Exercise directions:
Leave out the pictures and retype everything else in the records below exactly.

Records for this exercise:
============================================================
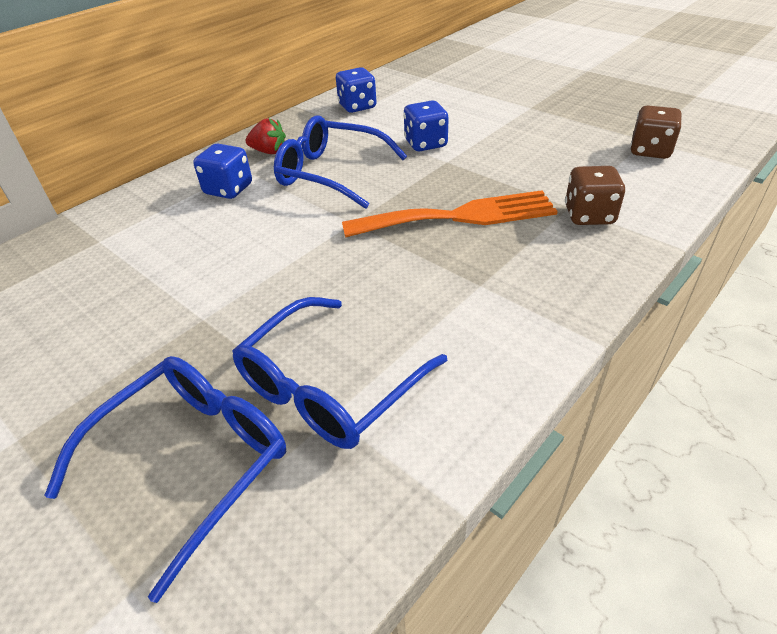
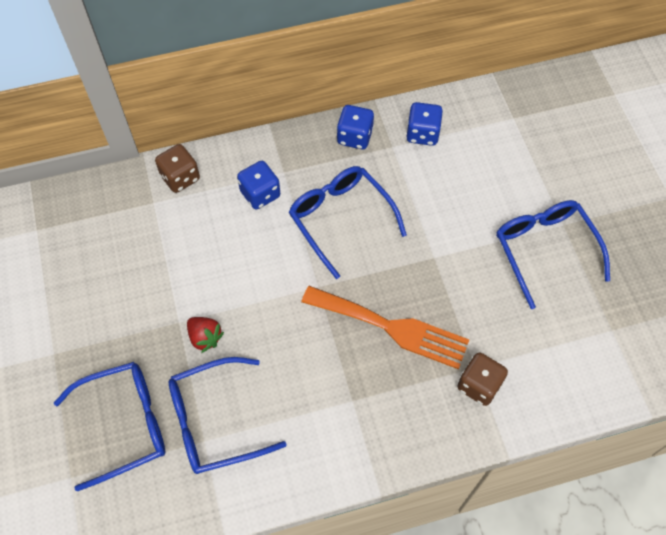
camera: 30 degrees right, 20 degrees up
(269, 152) = (314, 160): red strawberry -> red strawberry (205, 337)
(425, 144) = (436, 224): blue dice -> blue dice (354, 137)
(534, 123) = (545, 250): none -> blue glasses
(650, 151) = (599, 346): brown dice -> brown dice (180, 177)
============================================================
Response area:
camera: 30 degrees right, 20 degrees up
(269, 152) = (314, 160): red strawberry -> red strawberry (205, 337)
(425, 144) = (436, 224): blue dice -> blue dice (354, 137)
(534, 123) = (545, 250): none -> blue glasses
(650, 151) = (599, 346): brown dice -> brown dice (180, 177)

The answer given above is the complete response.